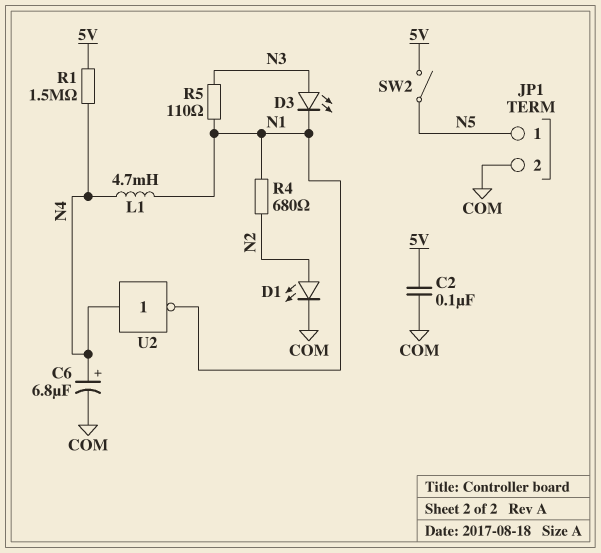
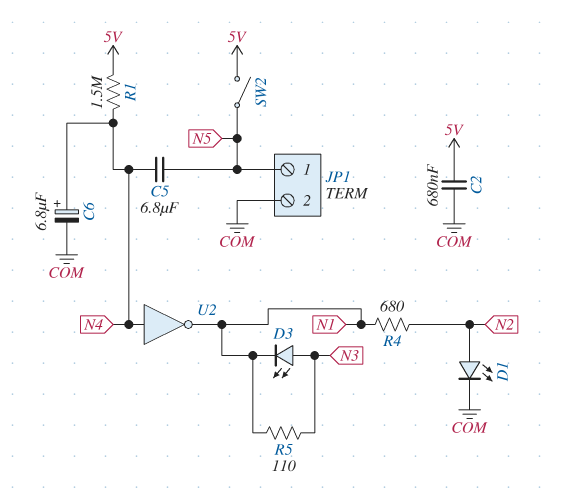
C2: 100nF (5V, COM) -> 680nF (5V, COM)
C5: none -> 6.8uF (N4, N5)
L1: 4.7mH (N1, N4) -> none

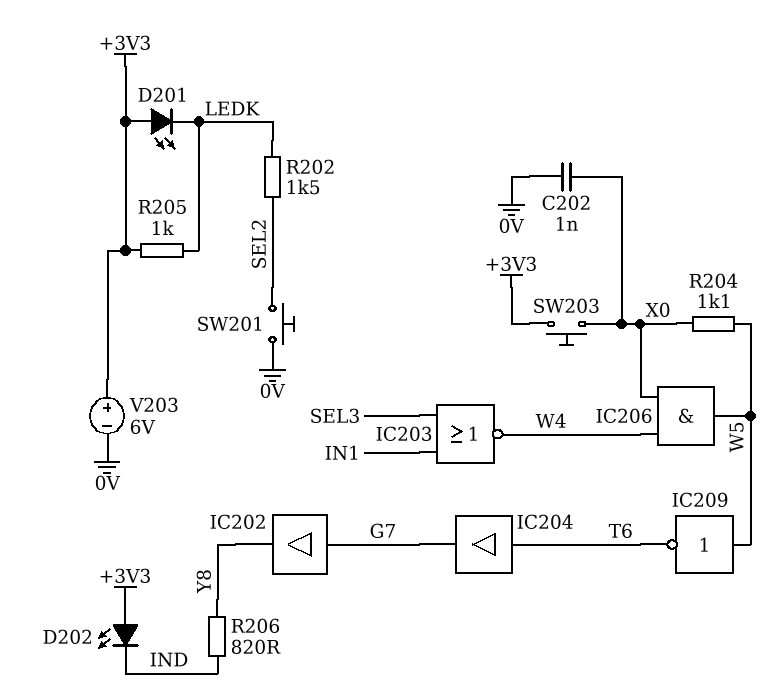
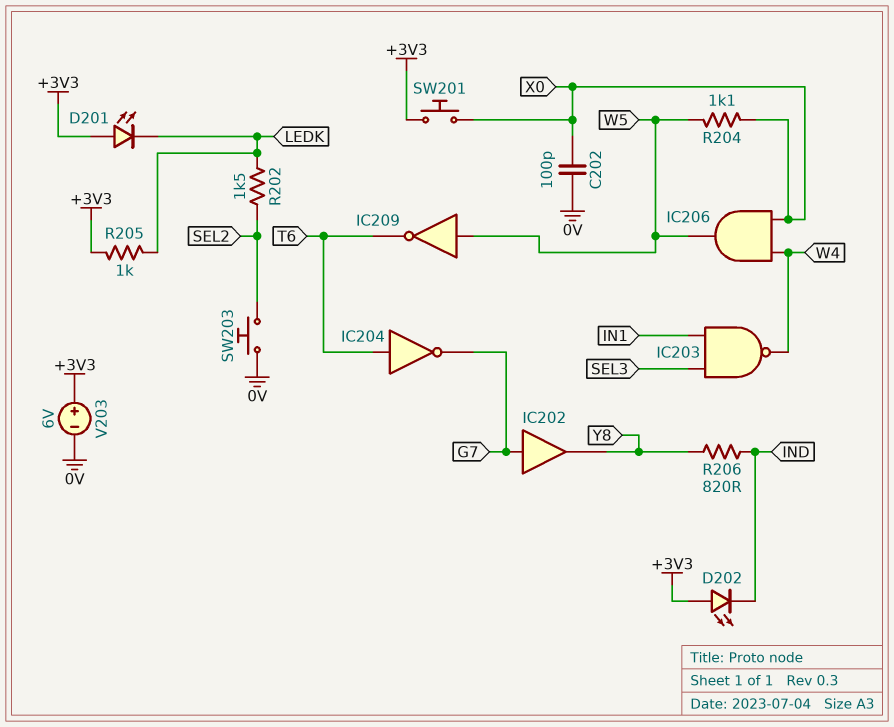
C202: 1nF (0V, X0) -> 100pF (0V, X0)
IC203: NOR (in IN1, in SEL3, out W4) -> NAND (in IN1, in SEL3, out W4)
IC204: buffer (in T6, out G7) -> NOT (in T6, out G7)
SW201: button (0V, SEL2) -> button (+3V3, X0)
SW203: button (+3V3, X0) -> button (0V, SEL2)

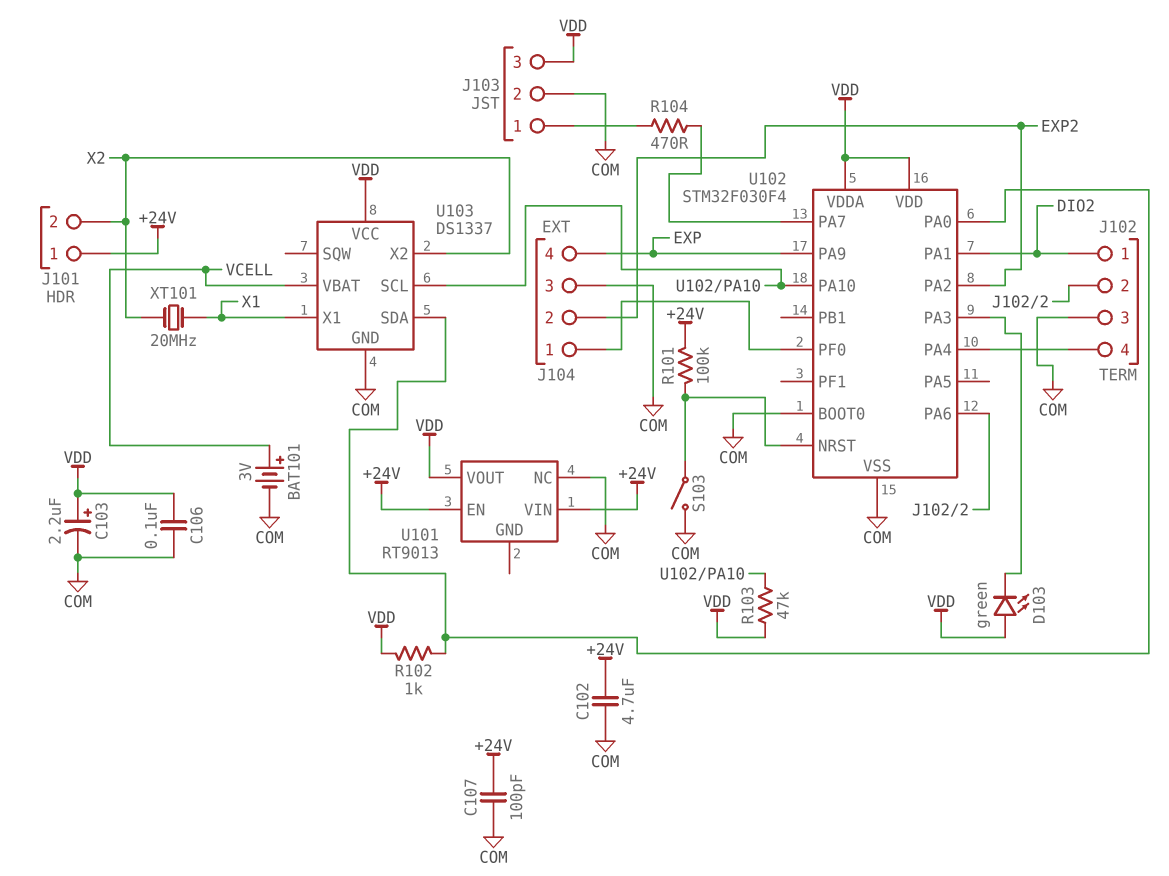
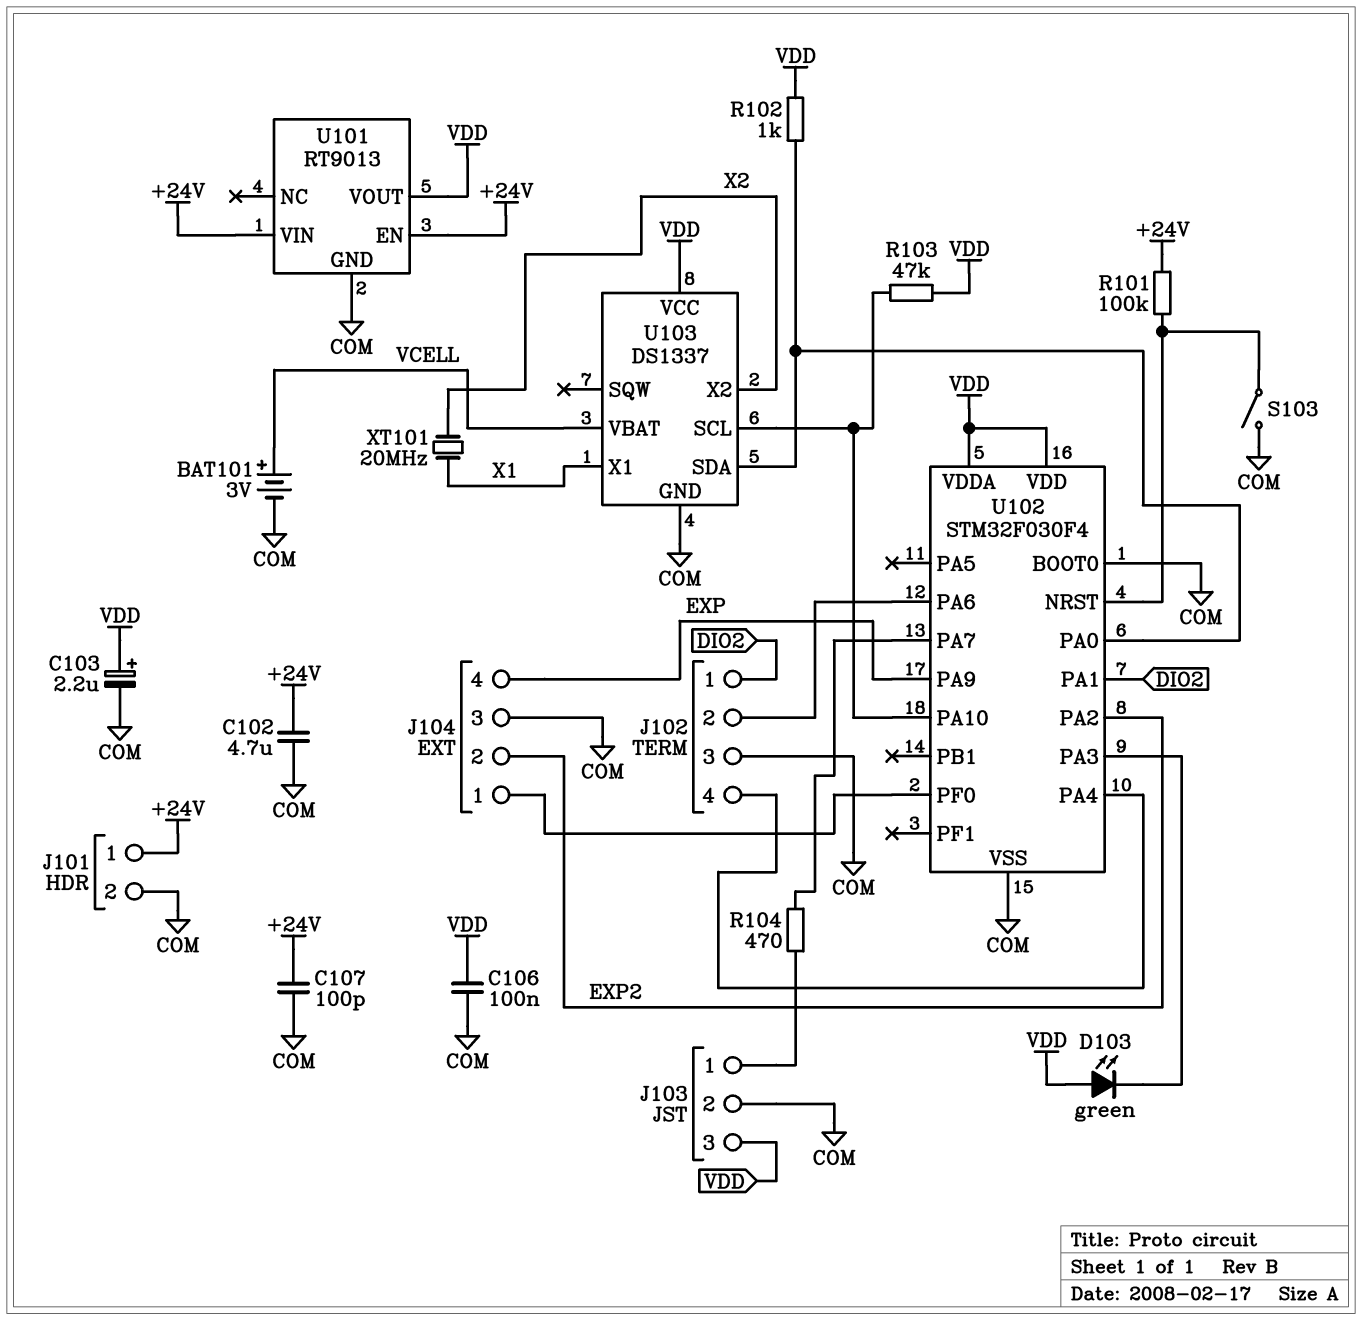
J101 pin 2: X2 -> COM
U101 pin GND: none -> COM
U101 pin NC: COM -> none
=======
YOUR OBJECTIVE
Could you output all of the records exactly, without their pictures?

COMPLETED TASK
C2: 100nF (5V, COM) -> 680nF (5V, COM)
C5: none -> 6.8uF (N4, N5)
L1: 4.7mH (N1, N4) -> none

C202: 1nF (0V, X0) -> 100pF (0V, X0)
IC203: NOR (in IN1, in SEL3, out W4) -> NAND (in IN1, in SEL3, out W4)
IC204: buffer (in T6, out G7) -> NOT (in T6, out G7)
SW201: button (0V, SEL2) -> button (+3V3, X0)
SW203: button (+3V3, X0) -> button (0V, SEL2)

J101 pin 2: X2 -> COM
U101 pin GND: none -> COM
U101 pin NC: COM -> none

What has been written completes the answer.